Exercise.
Please transcribe only the lines that run from the line bearing "none -> white brick C5 level 1" to the end of the entries, keeping both end lines. Skip the pictures.

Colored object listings
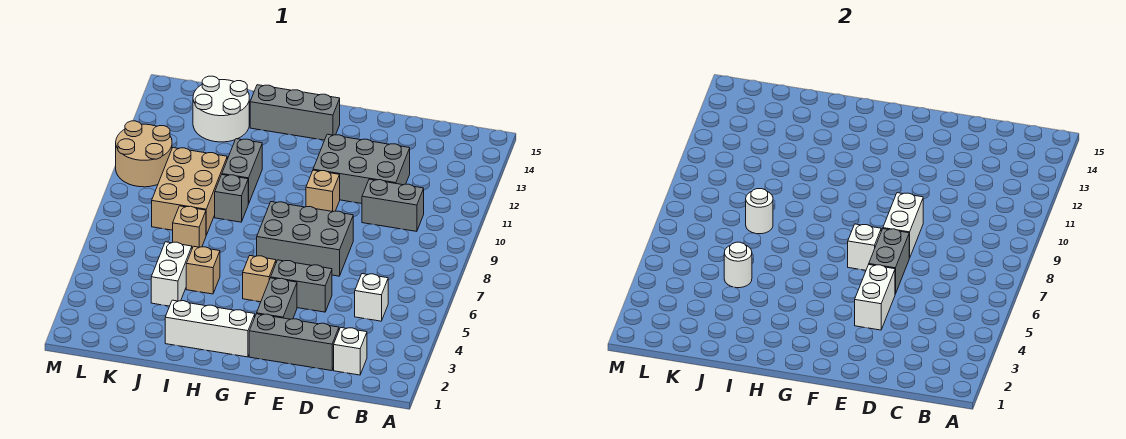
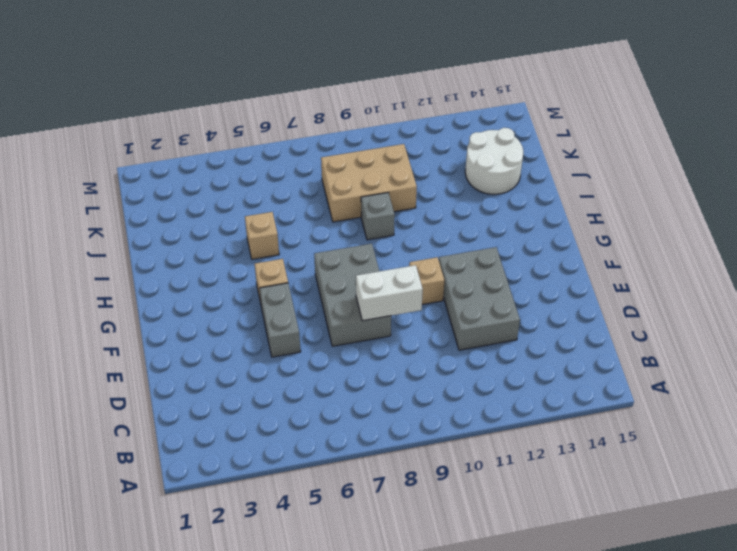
none -> white brick C2 level 1
none -> white brick C5 level 1
none -> grey brick C10:D10 level 1

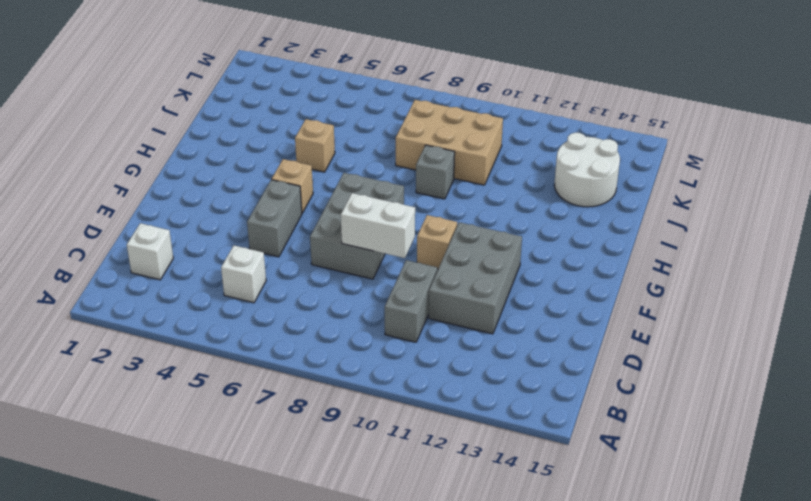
none -> grey brick D2:F2 level 1
none -> grey brick F3:F4 level 1
none -> white brick G2:I2 level 1

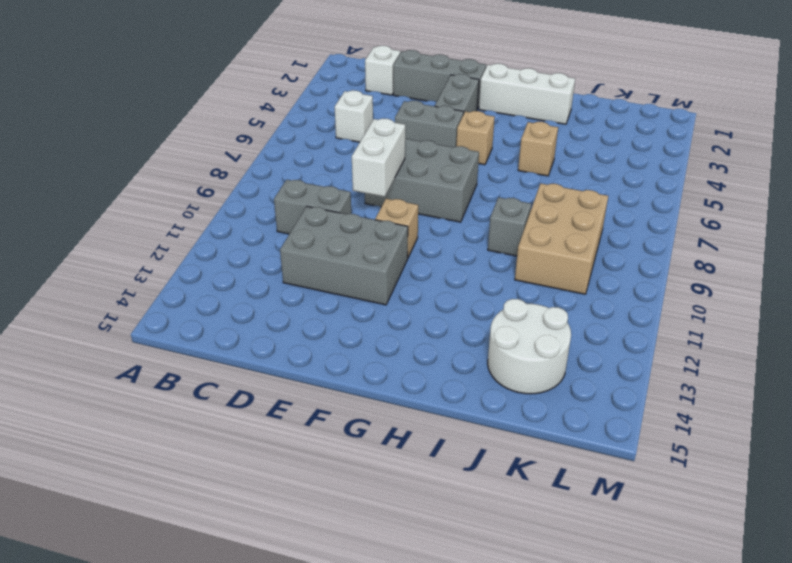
none -> grey brick G14:I14 level 1
none -> grey brick I10:I11 level 1
none -> white brick J4:J5 level 1

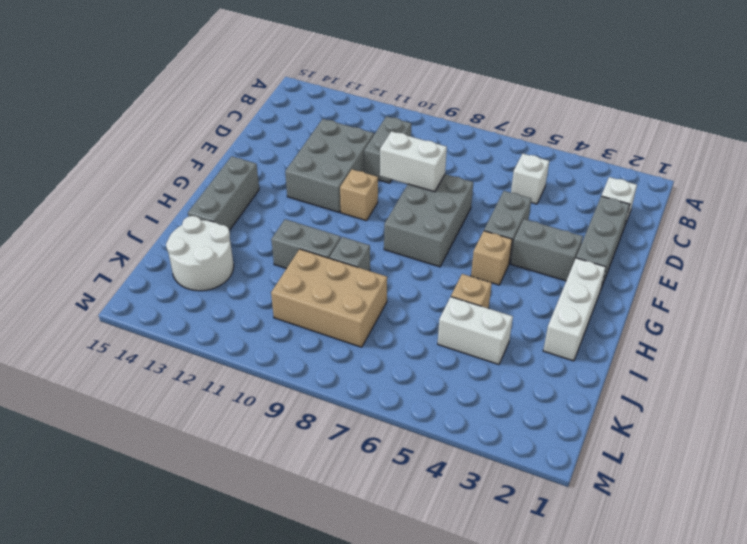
none -> tan brick J7 level 1
none -> tan round brick L10:M11 level 1
none -> white brick E4:E5 level 2

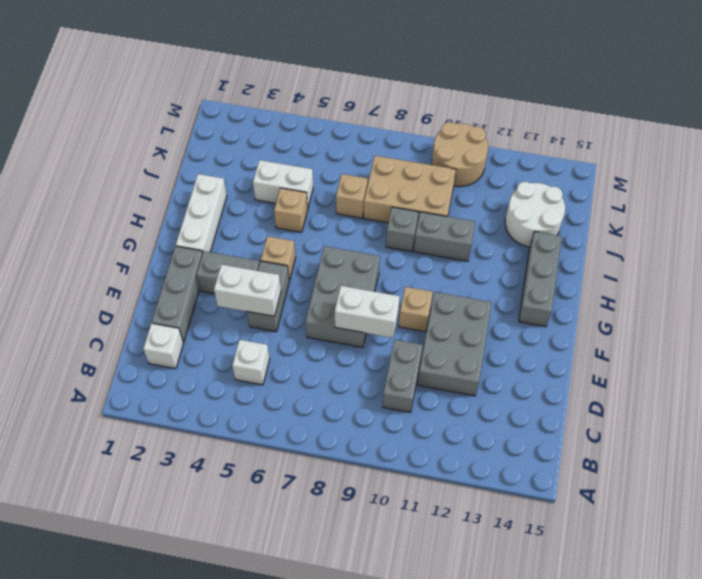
none -> grey brick E6:E7 level 2
none -> white brick F7 level 2
none -> white round brick J5 level 2

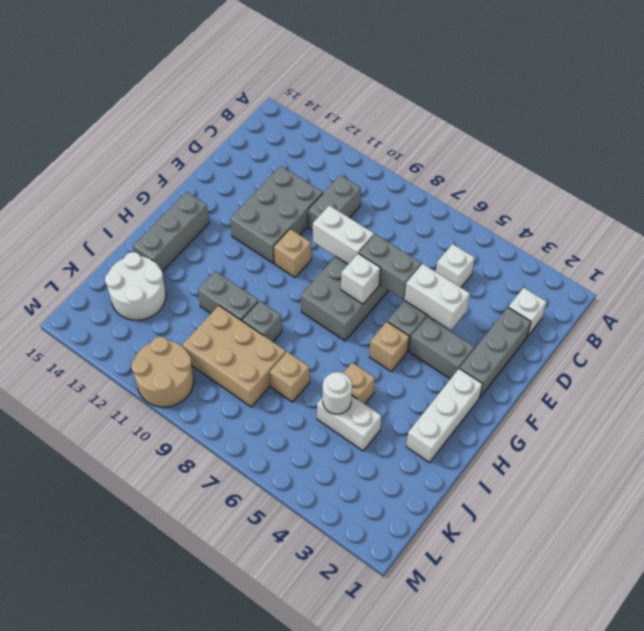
none -> white round brick J8 level 2

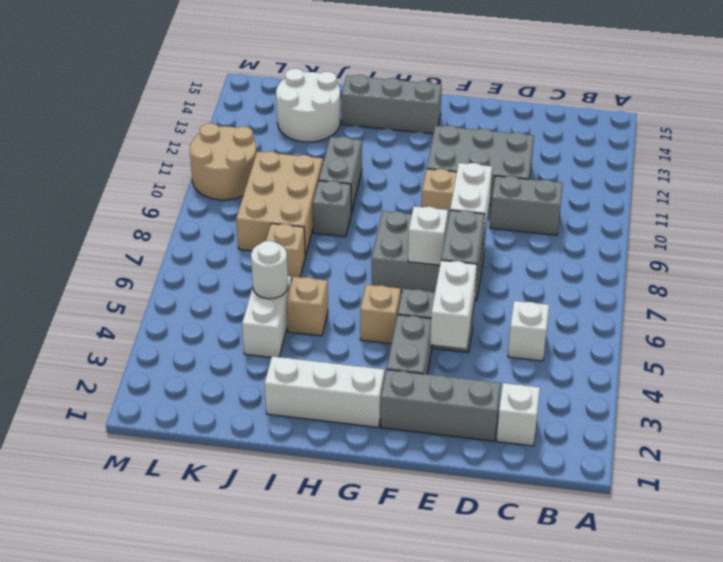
none -> white round brick J8 level 2

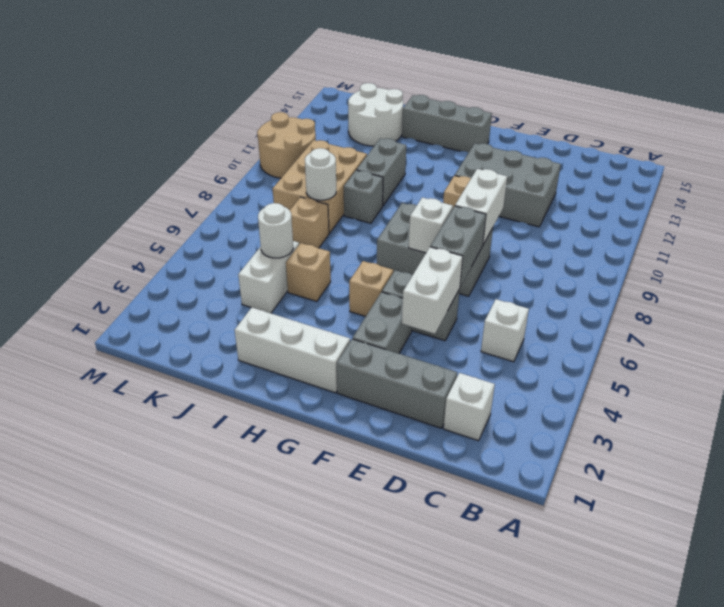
none -> grey brick C10:D10 level 1

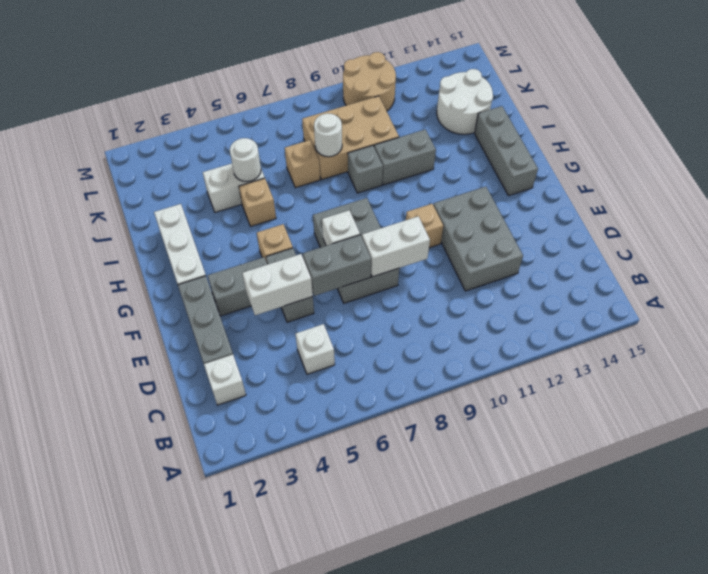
none -> grey brick C10:D10 level 1

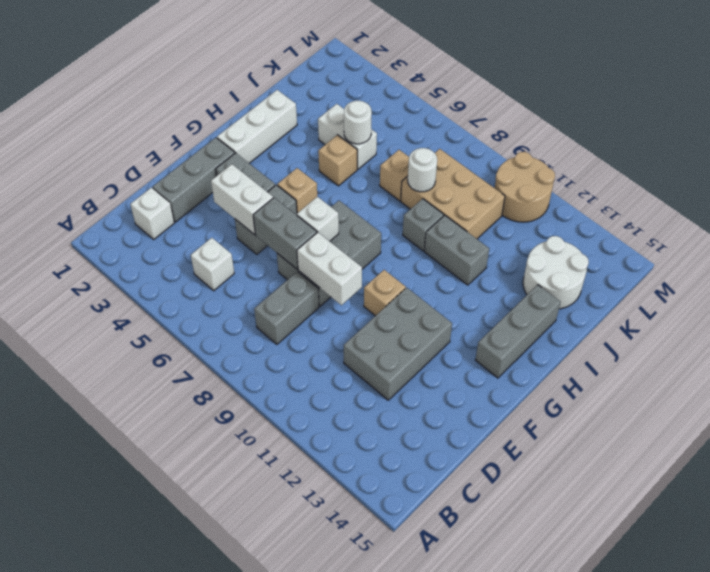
grey brick C8:D8 level 1 -> grey brick C10:D10 level 1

Solved problem.
none -> white brick C5 level 1
none -> grey brick C10:D10 level 1

none -> grey brick D2:F2 level 1
none -> grey brick F3:F4 level 1
none -> white brick G2:I2 level 1

none -> grey brick G14:I14 level 1
none -> grey brick I10:I11 level 1
none -> white brick J4:J5 level 1

none -> tan brick J7 level 1
none -> tan round brick L10:M11 level 1
none -> white brick E4:E5 level 2

none -> grey brick E6:E7 level 2
none -> white brick F7 level 2
none -> white round brick J5 level 2

none -> white round brick J8 level 2

none -> white round brick J8 level 2

none -> grey brick C10:D10 level 1

none -> grey brick C10:D10 level 1

grey brick C8:D8 level 1 -> grey brick C10:D10 level 1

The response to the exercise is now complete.